The line containing "[(229,190),(221,179),(211,186),(220,197),(229,190)]" marks the end: copy exactly every line from the start of the records below up to and including it, leaving out pictures.

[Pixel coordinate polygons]
== Segment start ==

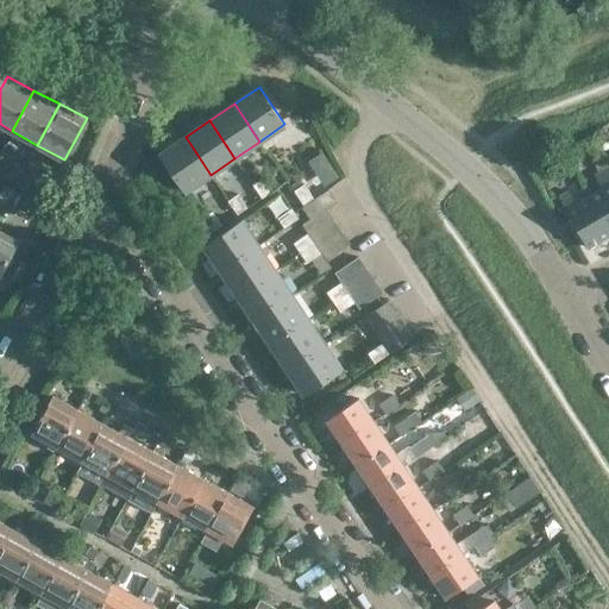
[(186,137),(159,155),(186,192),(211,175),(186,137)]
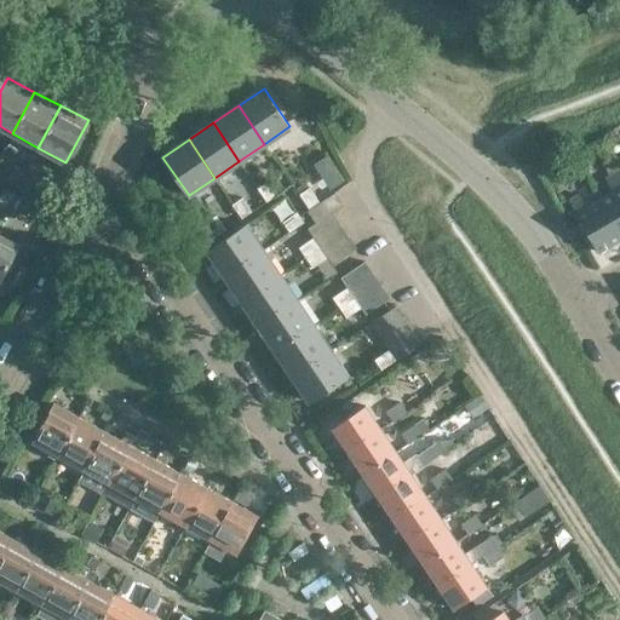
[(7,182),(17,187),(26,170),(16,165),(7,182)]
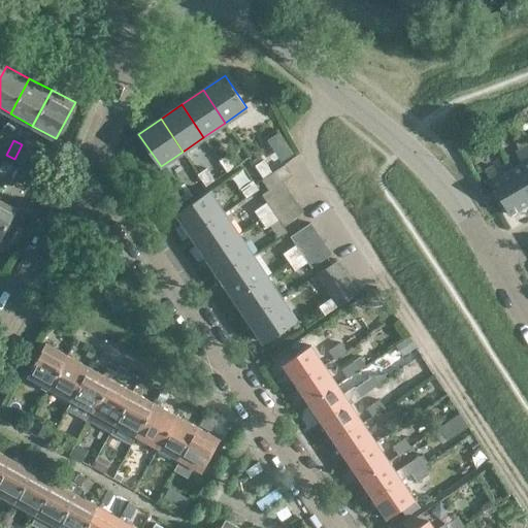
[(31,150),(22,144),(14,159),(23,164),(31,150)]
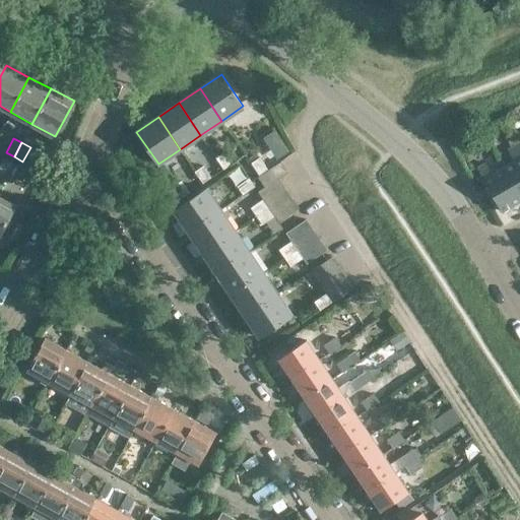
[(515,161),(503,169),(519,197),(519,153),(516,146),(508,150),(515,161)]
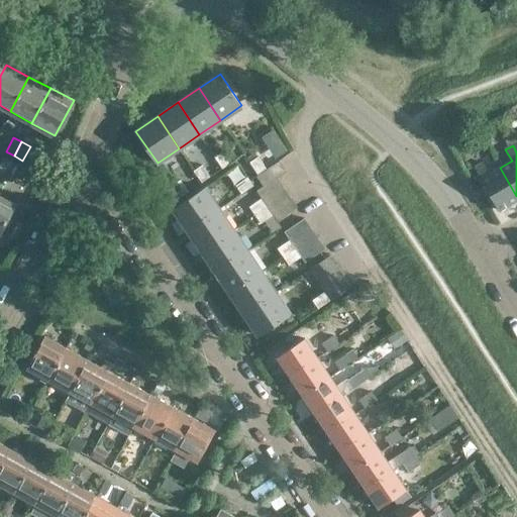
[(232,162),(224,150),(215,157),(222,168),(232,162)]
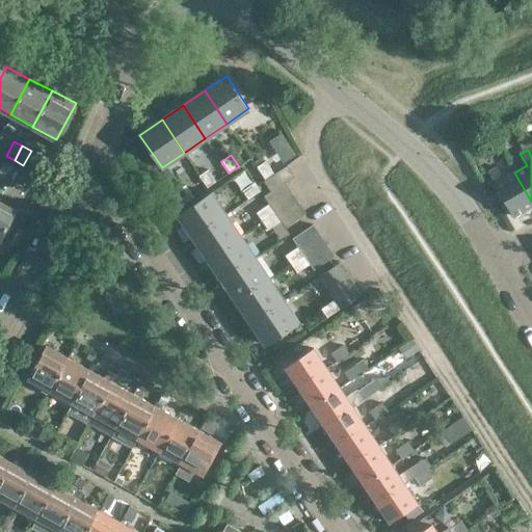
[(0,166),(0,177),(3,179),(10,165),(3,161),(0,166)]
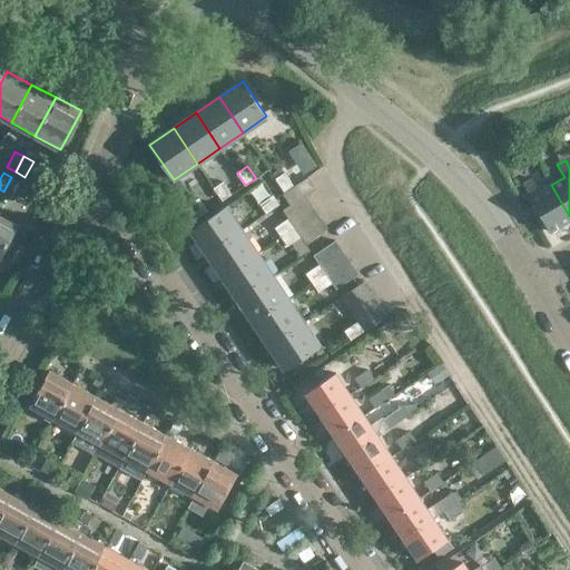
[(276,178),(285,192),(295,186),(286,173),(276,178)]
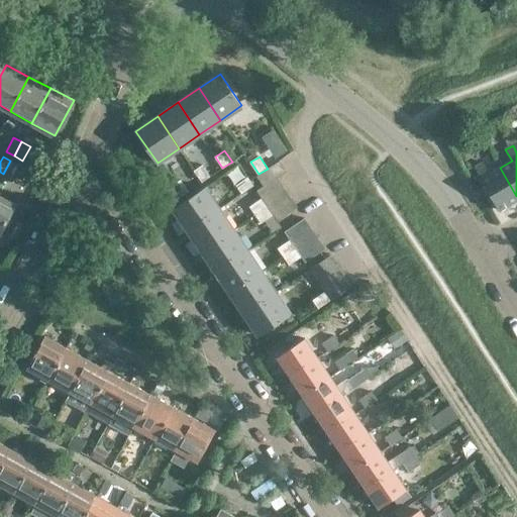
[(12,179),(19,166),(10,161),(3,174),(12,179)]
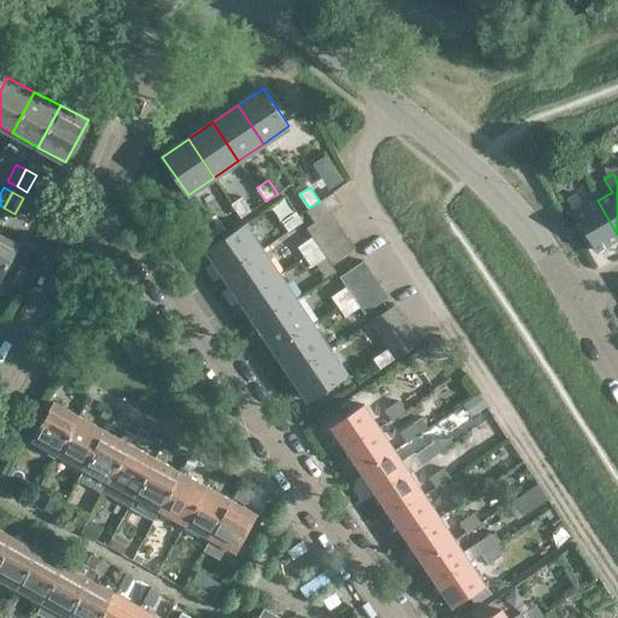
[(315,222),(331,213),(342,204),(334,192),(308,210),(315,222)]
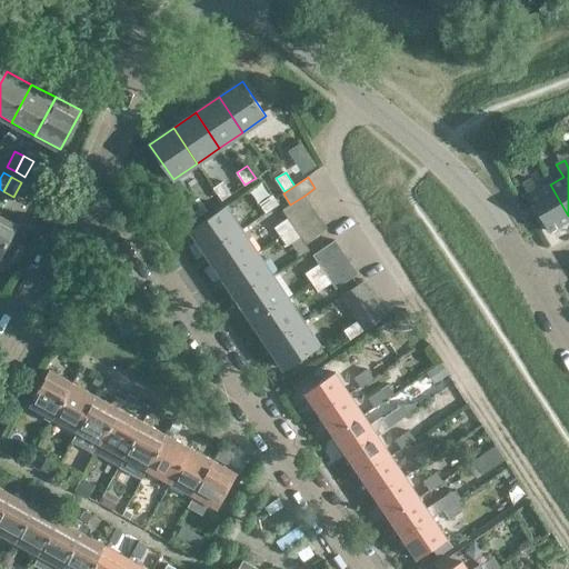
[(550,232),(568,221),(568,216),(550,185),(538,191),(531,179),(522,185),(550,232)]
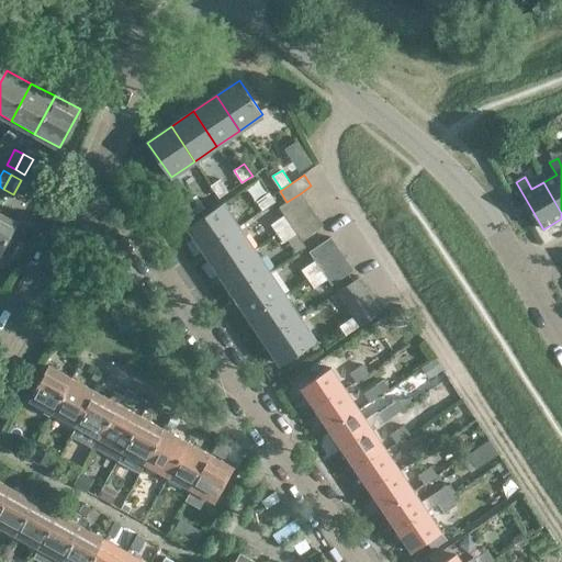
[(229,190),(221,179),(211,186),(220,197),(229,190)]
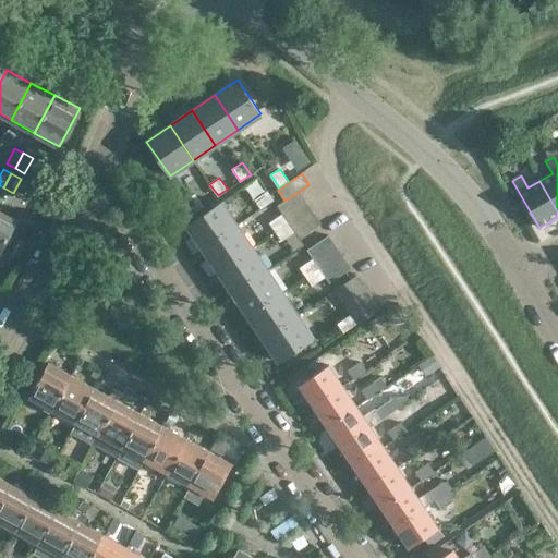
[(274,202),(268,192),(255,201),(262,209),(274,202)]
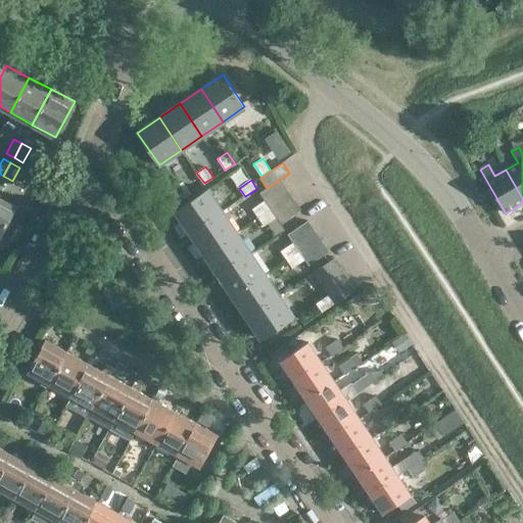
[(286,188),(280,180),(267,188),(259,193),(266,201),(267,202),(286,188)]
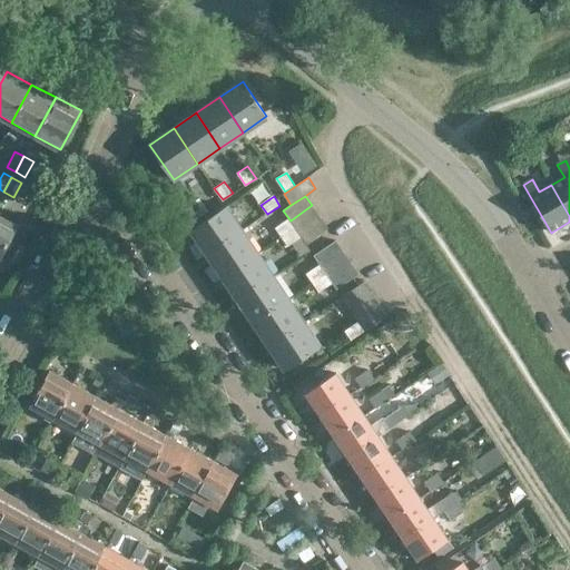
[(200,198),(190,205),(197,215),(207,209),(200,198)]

== Segment end ==

Written answer
[(186,137),(159,155),(186,192),(211,175),(186,137)]
[(7,182),(17,187),(26,170),(16,165),(7,182)]
[(31,150),(22,144),(14,159),(23,164),(31,150)]
[(515,161),(503,169),(519,197),(519,153),(516,146),(508,150),(515,161)]
[(232,162),(224,150),(215,157),(222,168),(232,162)]
[(0,166),(0,177),(3,179),(10,165),(3,161),(0,166)]
[(276,178),(285,192),(295,186),(286,173),(276,178)]
[(12,179),(19,166),(10,161),(3,174),(12,179)]
[(315,222),(331,213),(342,204),(334,192),(308,210),(315,222)]
[(550,232),(568,221),(568,216),(550,185),(538,191),(531,179),(522,185),(550,232)]
[(229,190),(221,179),(211,186),(220,197),(229,190)]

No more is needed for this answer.